**INSTRUCTIONS FOR THE TASK**
Word for word, write out all the entries below, omitting every picture.

**MATERIAL FOR THE TASK**

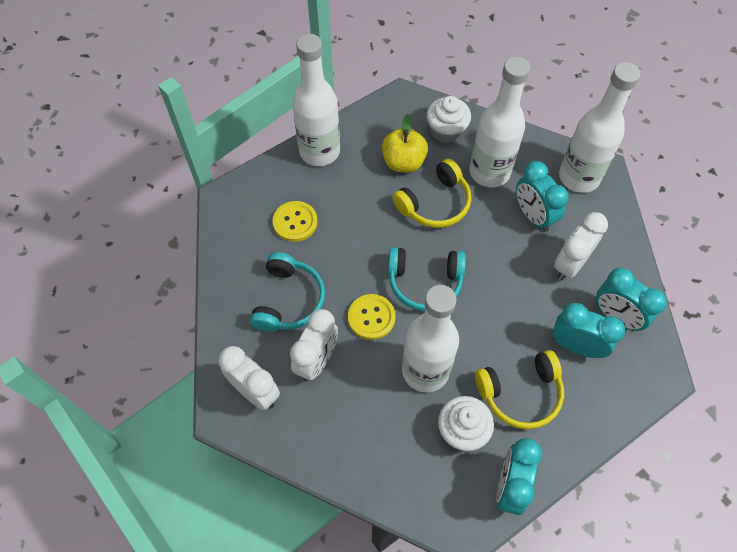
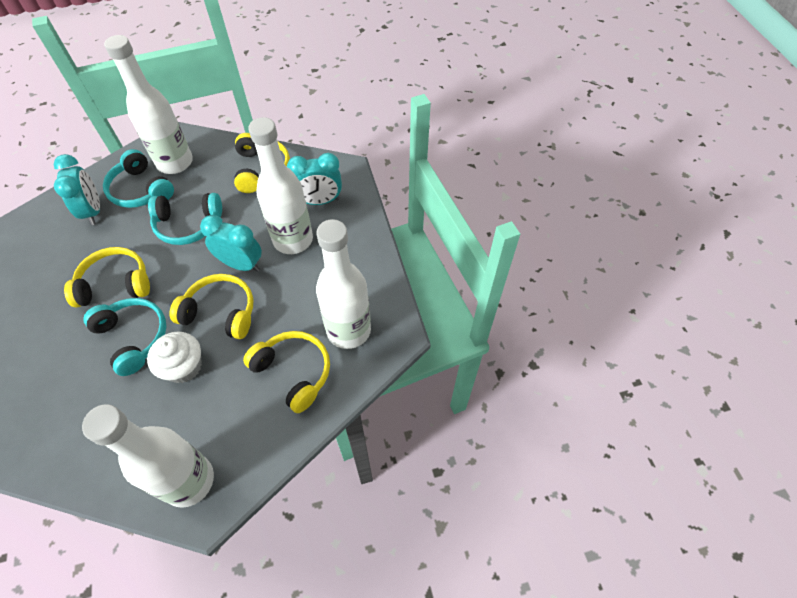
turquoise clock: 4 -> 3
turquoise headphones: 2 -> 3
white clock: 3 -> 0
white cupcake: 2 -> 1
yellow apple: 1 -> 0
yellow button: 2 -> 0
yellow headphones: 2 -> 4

**SOLUTION TO THE EXERCISE**
turquoise clock: 4 -> 3
turquoise headphones: 2 -> 3
white clock: 3 -> 0
white cupcake: 2 -> 1
yellow apple: 1 -> 0
yellow button: 2 -> 0
yellow headphones: 2 -> 4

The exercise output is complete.